Exercise details -
The answer must be every entry below, word for word, with the pictures left out.

The data -

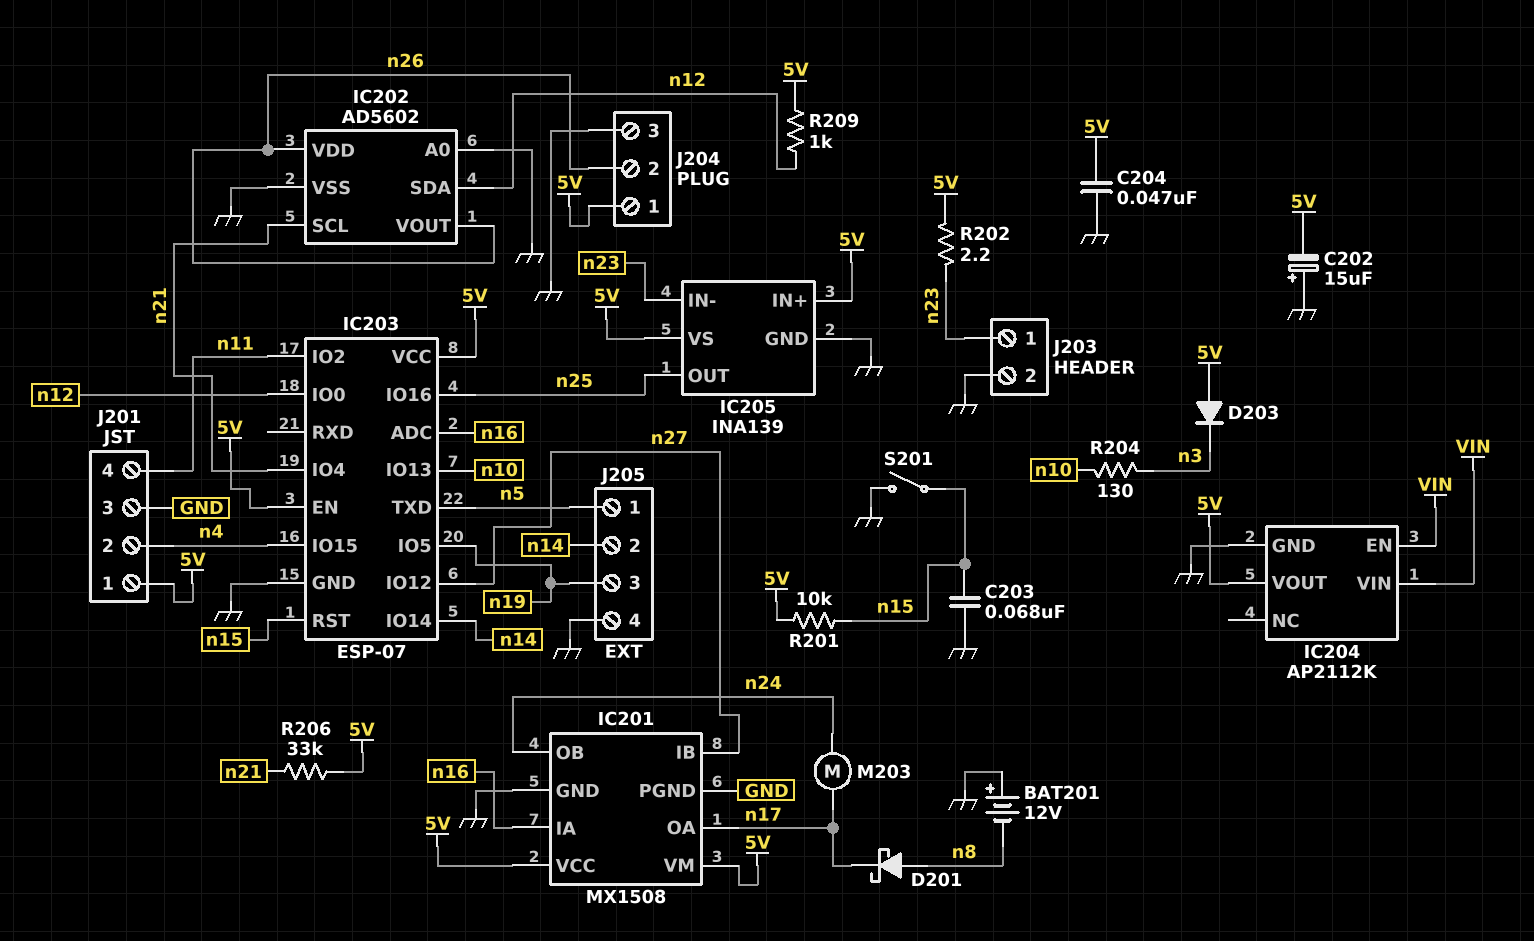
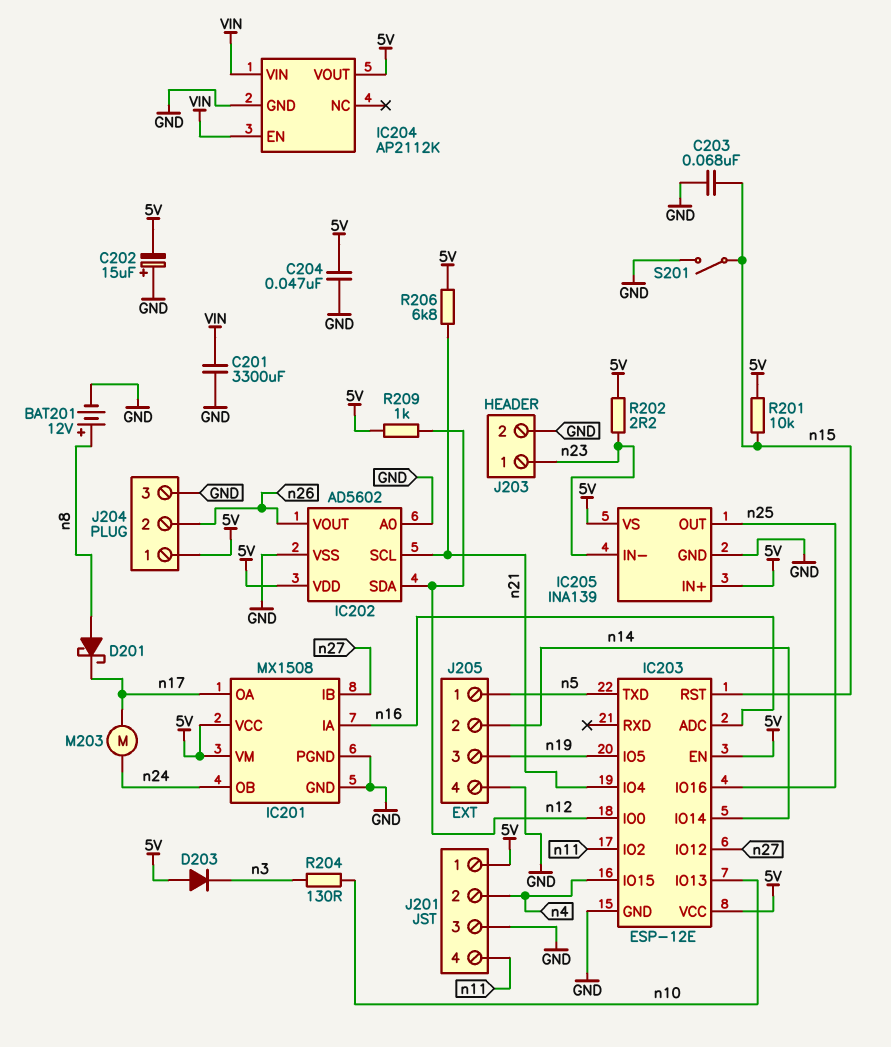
BAT201: 12V (plus GND, minus n8) -> 12V (plus n8, minus GND)
C201: none -> 3300uF (GND, VIN)
IC202 pin VDD: n26 -> 5V
IC203: ESP-07 -> ESP-12E
R206: 33k (5V, n21) -> 6.8k (5V, n21)

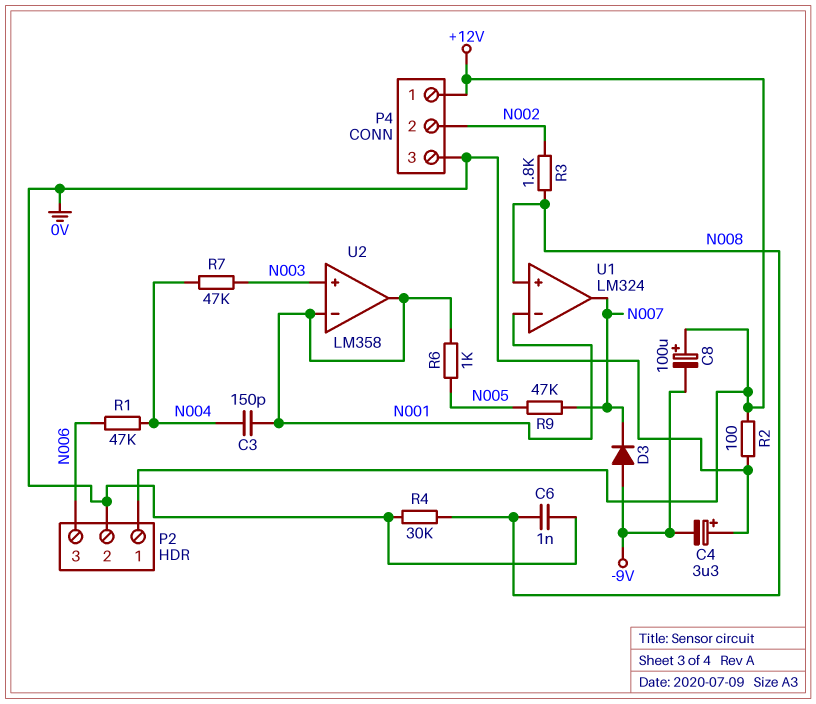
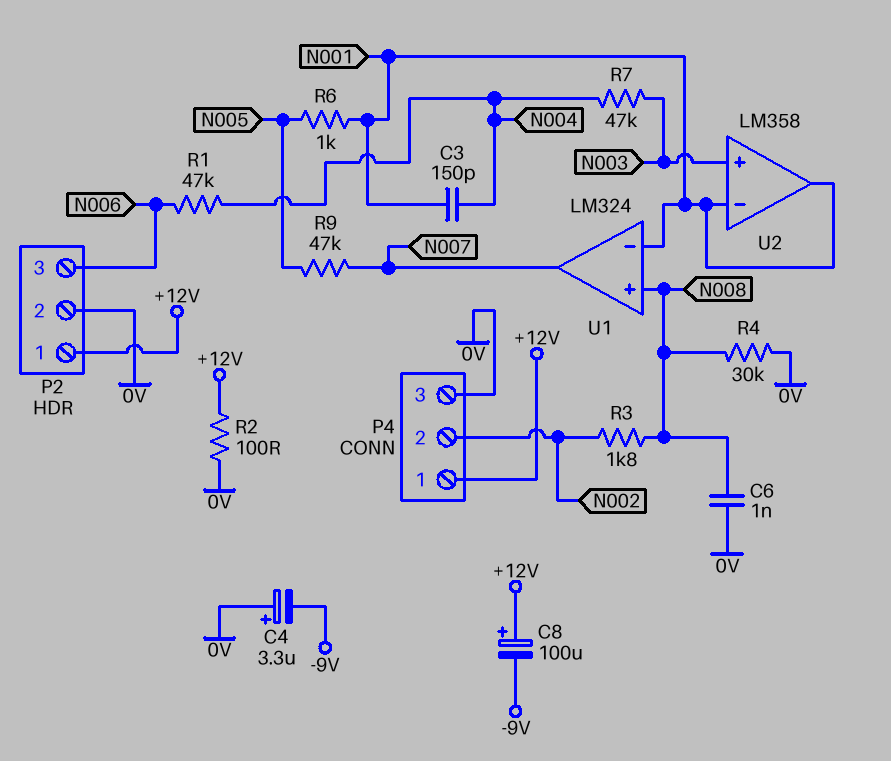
D3: diode (A -9V, K N007) -> none

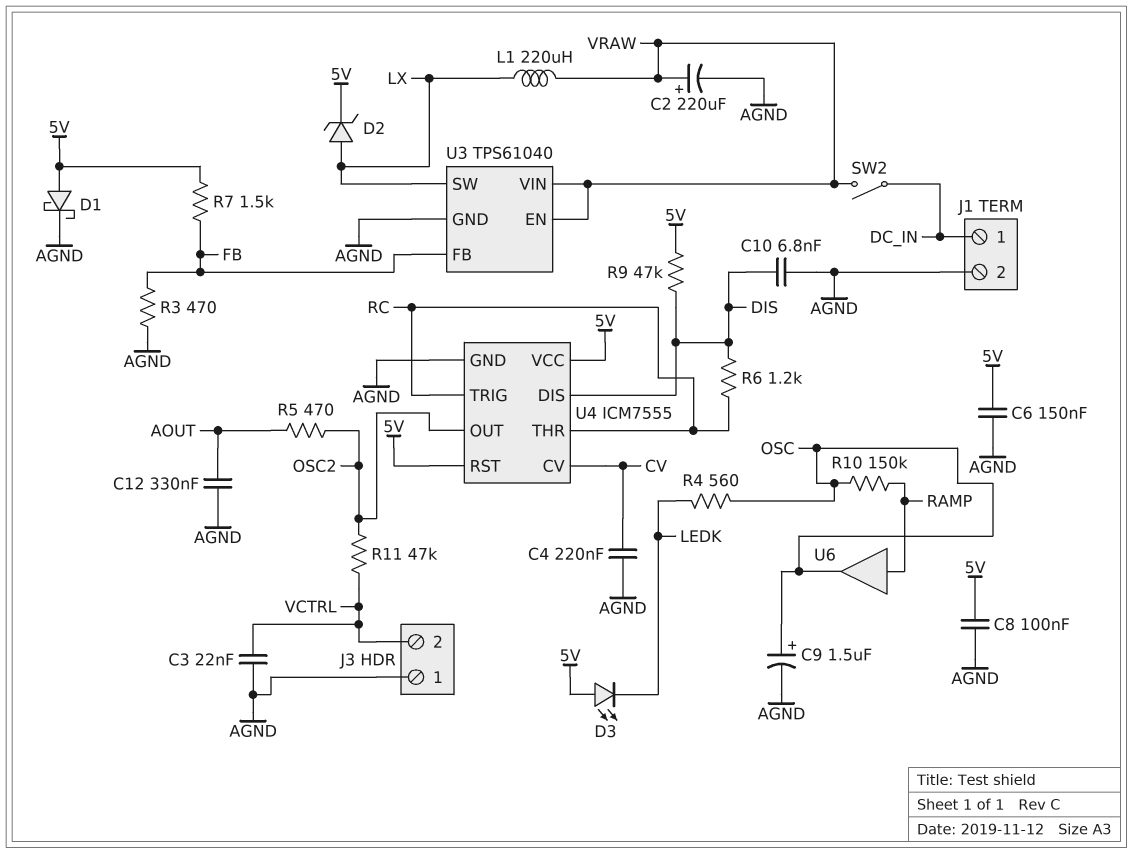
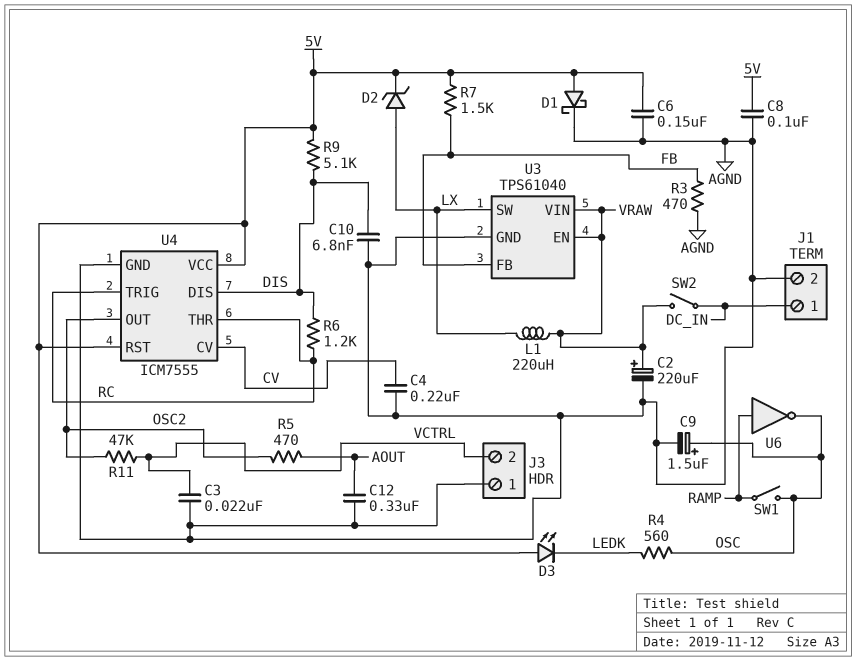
R9: 47k (5V, DIS) -> 5.1k (5V, DIS)
R10: 150k (OSC, RAMP) -> none
SW1: none -> switch (OSC, RAMP)
U6: buffer (in RAMP, out OSC) -> NOT (in RAMP, out OSC)

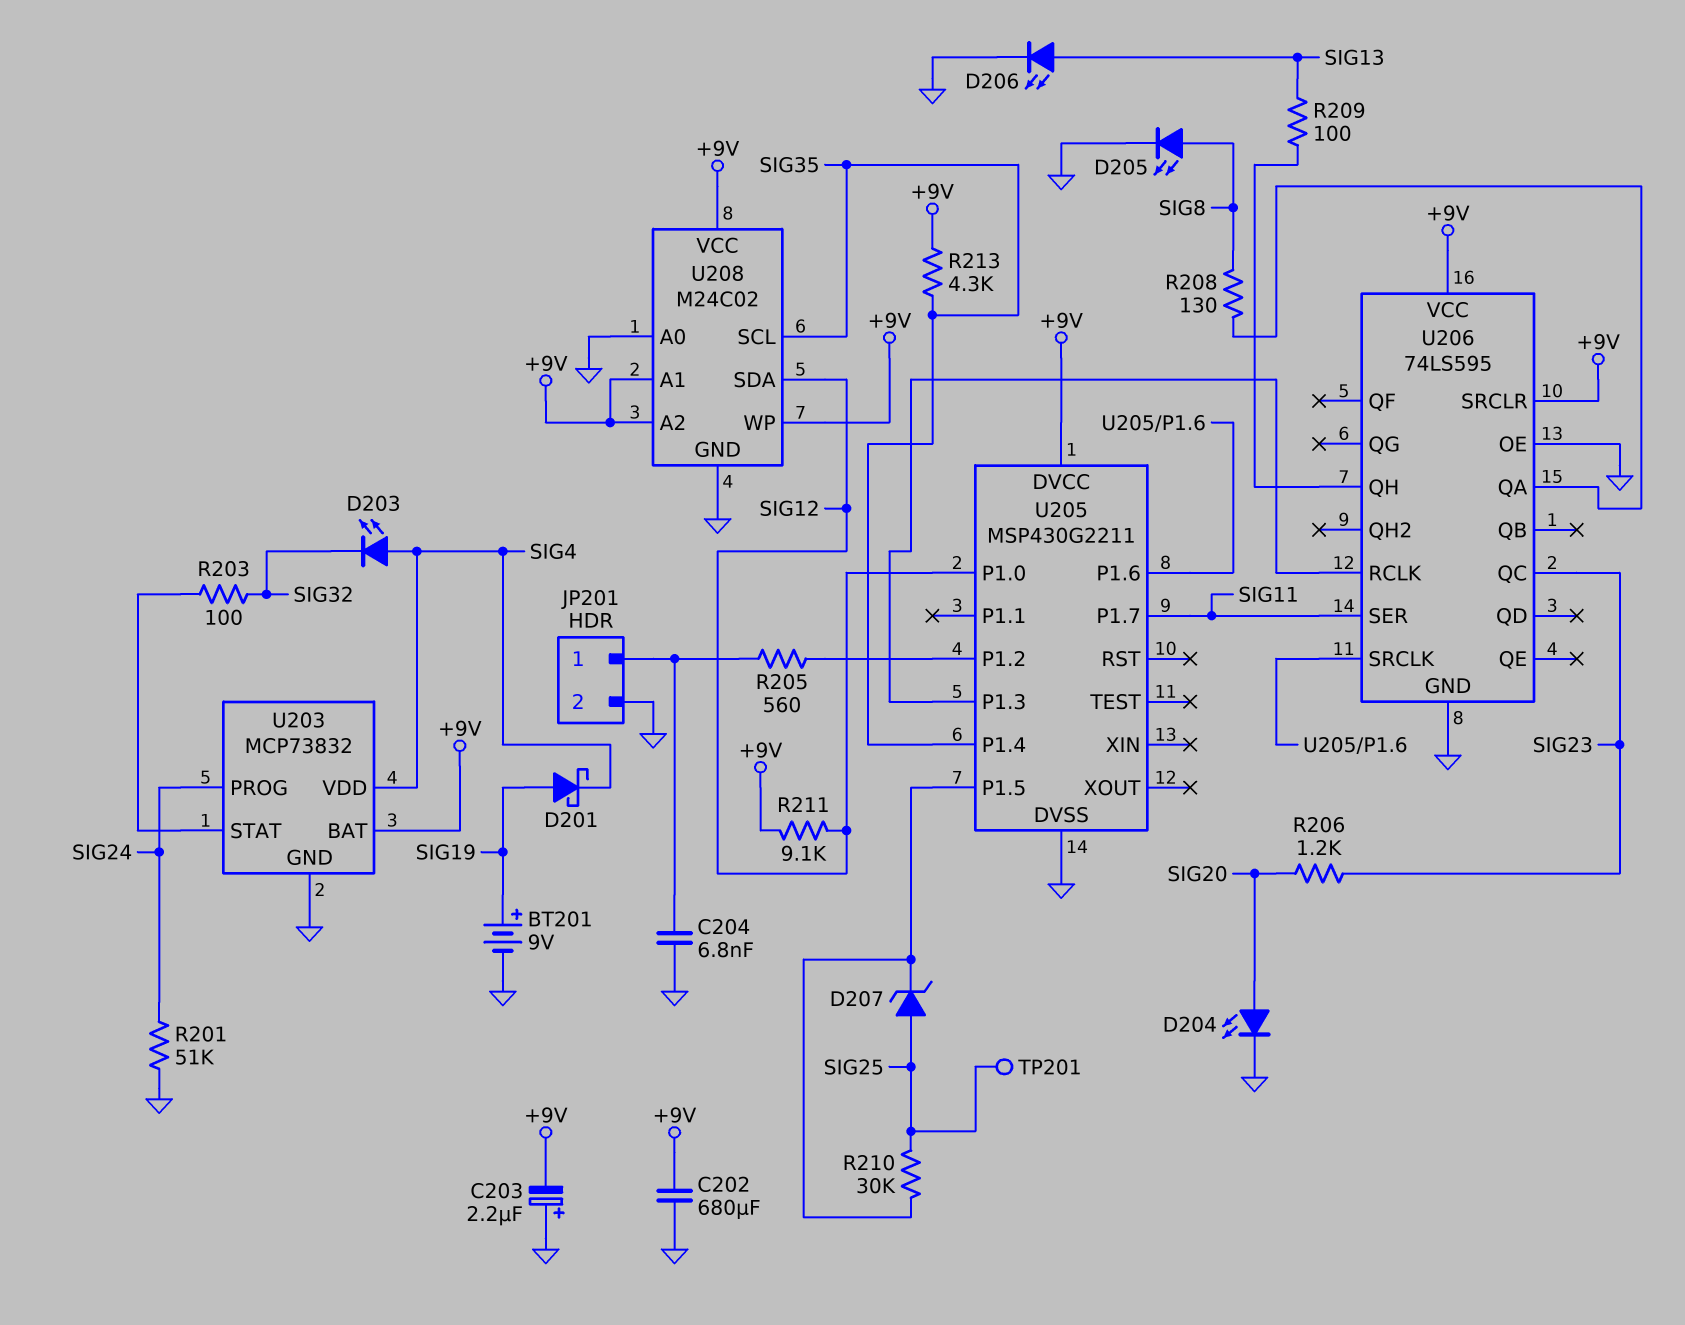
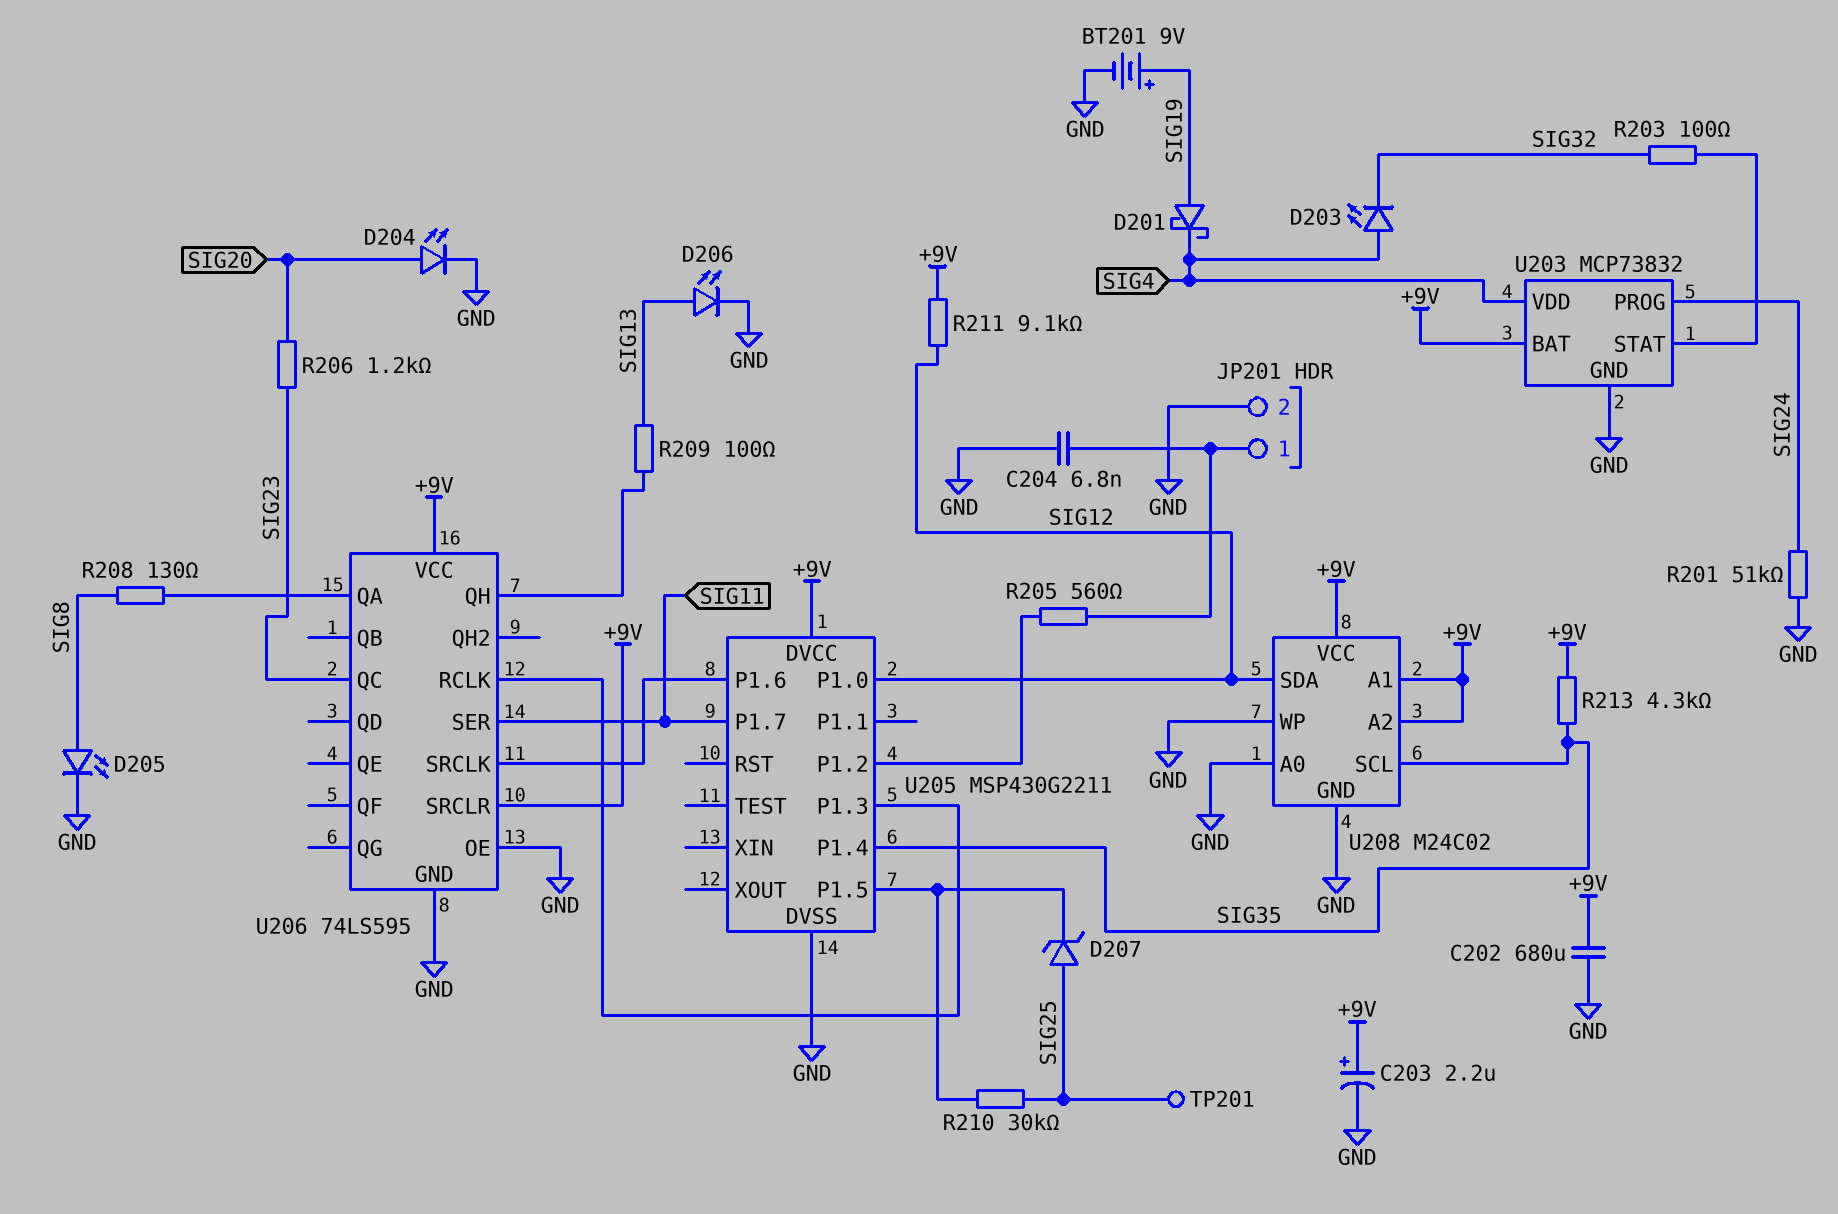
C203: 2.2uF (plus GND, minus +9V) -> 2.2uF (plus +9V, minus GND)
U208 pin WP: +9V -> GND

Output below -
BAT201: 12V (plus GND, minus n8) -> 12V (plus n8, minus GND)
C201: none -> 3300uF (GND, VIN)
IC202 pin VDD: n26 -> 5V
IC203: ESP-07 -> ESP-12E
R206: 33k (5V, n21) -> 6.8k (5V, n21)

D3: diode (A -9V, K N007) -> none

R9: 47k (5V, DIS) -> 5.1k (5V, DIS)
R10: 150k (OSC, RAMP) -> none
SW1: none -> switch (OSC, RAMP)
U6: buffer (in RAMP, out OSC) -> NOT (in RAMP, out OSC)

C203: 2.2uF (plus GND, minus +9V) -> 2.2uF (plus +9V, minus GND)
U208 pin WP: +9V -> GND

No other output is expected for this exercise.